» **LISTED ENTRIES**:

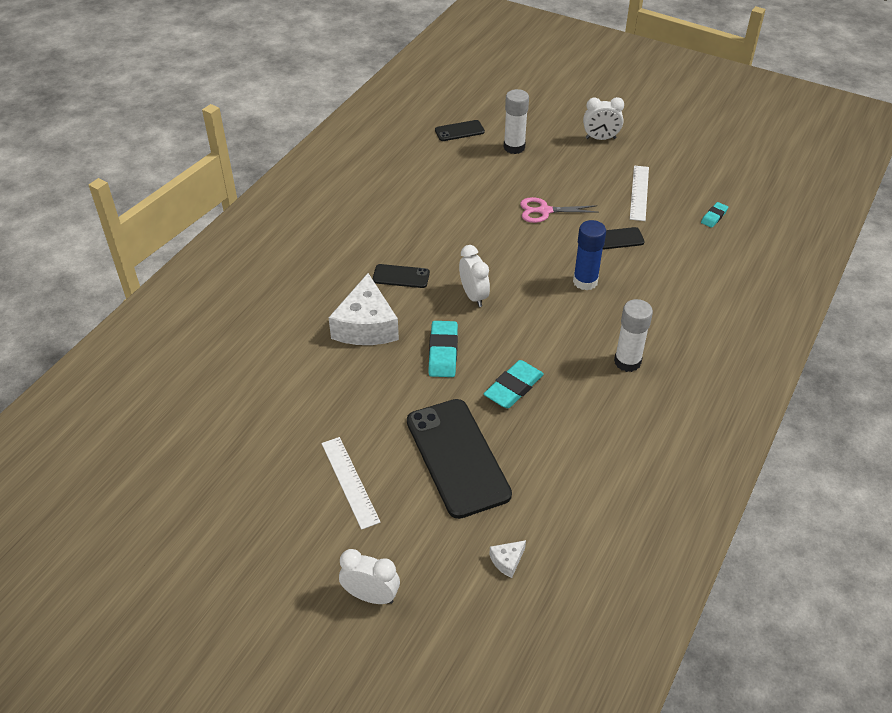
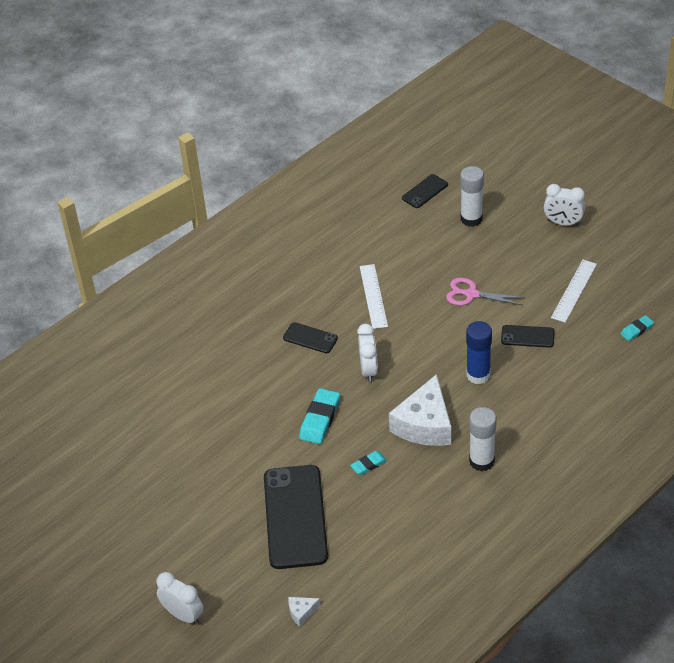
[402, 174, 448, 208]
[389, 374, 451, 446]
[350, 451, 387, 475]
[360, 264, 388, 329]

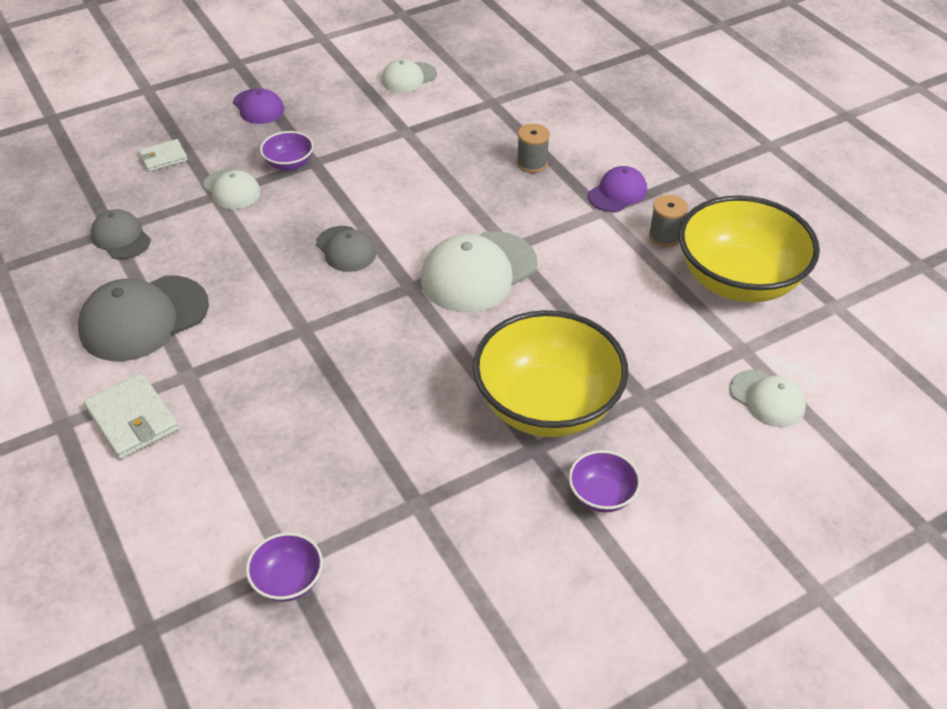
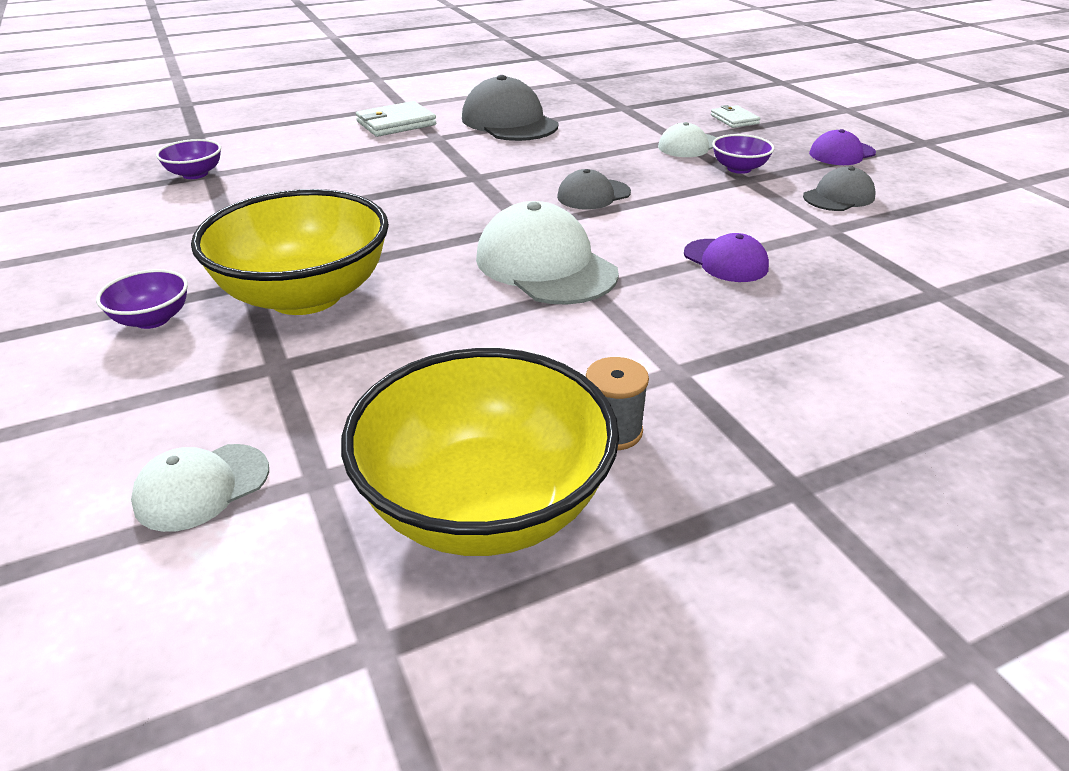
[381, 59, 437, 93] (first image)
[517, 124, 550, 173] (first image)
[684, 233, 769, 282]
[803, 167, 876, 211]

» **PROBLEM**:
Retype the whole listing exactly. Do not include the pictures.

» **RESPONSE FOR THIS EXERCISE**:
[402, 174, 448, 208]
[389, 374, 451, 446]
[350, 451, 387, 475]
[360, 264, 388, 329]

[381, 59, 437, 93] (first image)
[517, 124, 550, 173] (first image)
[684, 233, 769, 282]
[803, 167, 876, 211]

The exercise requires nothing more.